> [Exercise instructions]: Once you find the line with "U101 pin PA5: none -> GND" in the entries below, return exactly every line from it through the line with "U118: OR 74LS32".

(Change detection data)
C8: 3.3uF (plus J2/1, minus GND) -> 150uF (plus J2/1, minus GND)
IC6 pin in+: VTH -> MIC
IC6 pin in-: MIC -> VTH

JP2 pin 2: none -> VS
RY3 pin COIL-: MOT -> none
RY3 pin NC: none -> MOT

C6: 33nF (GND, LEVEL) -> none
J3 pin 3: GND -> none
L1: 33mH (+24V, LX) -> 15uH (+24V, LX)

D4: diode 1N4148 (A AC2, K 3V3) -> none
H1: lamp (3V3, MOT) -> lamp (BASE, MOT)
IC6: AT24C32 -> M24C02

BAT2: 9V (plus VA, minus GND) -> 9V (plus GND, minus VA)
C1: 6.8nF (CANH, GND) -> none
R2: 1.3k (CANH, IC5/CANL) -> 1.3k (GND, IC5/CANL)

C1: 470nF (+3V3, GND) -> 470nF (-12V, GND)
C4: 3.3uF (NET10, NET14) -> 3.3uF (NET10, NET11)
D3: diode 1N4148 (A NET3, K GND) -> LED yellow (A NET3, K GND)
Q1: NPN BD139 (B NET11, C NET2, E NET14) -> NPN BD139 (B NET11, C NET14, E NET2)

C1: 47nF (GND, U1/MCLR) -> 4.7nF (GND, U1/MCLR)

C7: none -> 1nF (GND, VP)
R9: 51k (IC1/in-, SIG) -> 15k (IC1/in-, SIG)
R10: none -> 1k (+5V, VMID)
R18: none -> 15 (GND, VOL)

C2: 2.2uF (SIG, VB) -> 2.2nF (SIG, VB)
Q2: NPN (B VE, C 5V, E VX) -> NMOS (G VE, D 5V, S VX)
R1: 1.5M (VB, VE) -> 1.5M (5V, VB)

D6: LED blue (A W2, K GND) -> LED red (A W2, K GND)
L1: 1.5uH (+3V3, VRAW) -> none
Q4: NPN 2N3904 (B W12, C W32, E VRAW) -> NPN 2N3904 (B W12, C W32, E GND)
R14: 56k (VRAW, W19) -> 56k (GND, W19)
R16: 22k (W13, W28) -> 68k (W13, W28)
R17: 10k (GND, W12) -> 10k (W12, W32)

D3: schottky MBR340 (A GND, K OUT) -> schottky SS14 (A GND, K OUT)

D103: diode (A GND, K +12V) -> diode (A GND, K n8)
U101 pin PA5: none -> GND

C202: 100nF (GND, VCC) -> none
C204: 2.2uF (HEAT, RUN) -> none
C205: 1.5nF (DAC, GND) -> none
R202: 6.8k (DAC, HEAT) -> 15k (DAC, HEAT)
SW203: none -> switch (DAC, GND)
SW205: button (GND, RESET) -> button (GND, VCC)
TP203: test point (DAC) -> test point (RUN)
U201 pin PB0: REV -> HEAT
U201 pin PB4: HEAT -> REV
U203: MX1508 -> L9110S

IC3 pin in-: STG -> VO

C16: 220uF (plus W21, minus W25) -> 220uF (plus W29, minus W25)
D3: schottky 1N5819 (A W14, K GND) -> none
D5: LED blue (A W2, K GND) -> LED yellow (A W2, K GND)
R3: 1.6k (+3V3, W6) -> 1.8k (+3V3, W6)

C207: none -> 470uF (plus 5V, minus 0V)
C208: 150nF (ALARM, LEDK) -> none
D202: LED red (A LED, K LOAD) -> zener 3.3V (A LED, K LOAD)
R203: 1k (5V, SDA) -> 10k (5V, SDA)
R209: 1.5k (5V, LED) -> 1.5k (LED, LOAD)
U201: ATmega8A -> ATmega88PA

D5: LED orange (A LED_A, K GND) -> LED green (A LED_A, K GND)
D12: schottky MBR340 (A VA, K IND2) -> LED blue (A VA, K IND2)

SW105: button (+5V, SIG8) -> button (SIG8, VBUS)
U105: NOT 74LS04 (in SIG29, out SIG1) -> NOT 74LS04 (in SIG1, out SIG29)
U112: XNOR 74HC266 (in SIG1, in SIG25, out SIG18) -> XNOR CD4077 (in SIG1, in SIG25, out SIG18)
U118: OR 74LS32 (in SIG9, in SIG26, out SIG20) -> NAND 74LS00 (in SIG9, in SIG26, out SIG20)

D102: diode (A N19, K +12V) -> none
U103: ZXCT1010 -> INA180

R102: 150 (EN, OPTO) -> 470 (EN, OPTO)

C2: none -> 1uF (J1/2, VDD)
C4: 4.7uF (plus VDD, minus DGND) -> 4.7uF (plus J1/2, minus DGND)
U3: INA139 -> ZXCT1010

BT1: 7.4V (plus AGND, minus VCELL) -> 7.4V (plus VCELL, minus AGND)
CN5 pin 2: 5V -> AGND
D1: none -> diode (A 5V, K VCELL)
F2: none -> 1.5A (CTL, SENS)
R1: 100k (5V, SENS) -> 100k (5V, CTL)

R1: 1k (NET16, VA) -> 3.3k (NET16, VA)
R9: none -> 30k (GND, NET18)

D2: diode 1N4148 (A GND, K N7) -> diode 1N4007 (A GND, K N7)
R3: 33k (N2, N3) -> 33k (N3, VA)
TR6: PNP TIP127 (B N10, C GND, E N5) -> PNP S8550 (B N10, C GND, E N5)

> [Response for this exercise]:
U101 pin PA5: none -> GND

C202: 100nF (GND, VCC) -> none
C204: 2.2uF (HEAT, RUN) -> none
C205: 1.5nF (DAC, GND) -> none
R202: 6.8k (DAC, HEAT) -> 15k (DAC, HEAT)
SW203: none -> switch (DAC, GND)
SW205: button (GND, RESET) -> button (GND, VCC)
TP203: test point (DAC) -> test point (RUN)
U201 pin PB0: REV -> HEAT
U201 pin PB4: HEAT -> REV
U203: MX1508 -> L9110S

IC3 pin in-: STG -> VO

C16: 220uF (plus W21, minus W25) -> 220uF (plus W29, minus W25)
D3: schottky 1N5819 (A W14, K GND) -> none
D5: LED blue (A W2, K GND) -> LED yellow (A W2, K GND)
R3: 1.6k (+3V3, W6) -> 1.8k (+3V3, W6)

C207: none -> 470uF (plus 5V, minus 0V)
C208: 150nF (ALARM, LEDK) -> none
D202: LED red (A LED, K LOAD) -> zener 3.3V (A LED, K LOAD)
R203: 1k (5V, SDA) -> 10k (5V, SDA)
R209: 1.5k (5V, LED) -> 1.5k (LED, LOAD)
U201: ATmega8A -> ATmega88PA

D5: LED orange (A LED_A, K GND) -> LED green (A LED_A, K GND)
D12: schottky MBR340 (A VA, K IND2) -> LED blue (A VA, K IND2)

SW105: button (+5V, SIG8) -> button (SIG8, VBUS)
U105: NOT 74LS04 (in SIG29, out SIG1) -> NOT 74LS04 (in SIG1, out SIG29)
U112: XNOR 74HC266 (in SIG1, in SIG25, out SIG18) -> XNOR CD4077 (in SIG1, in SIG25, out SIG18)
U118: OR 74LS32 (in SIG9, in SIG26, out SIG20) -> NAND 74LS00 (in SIG9, in SIG26, out SIG20)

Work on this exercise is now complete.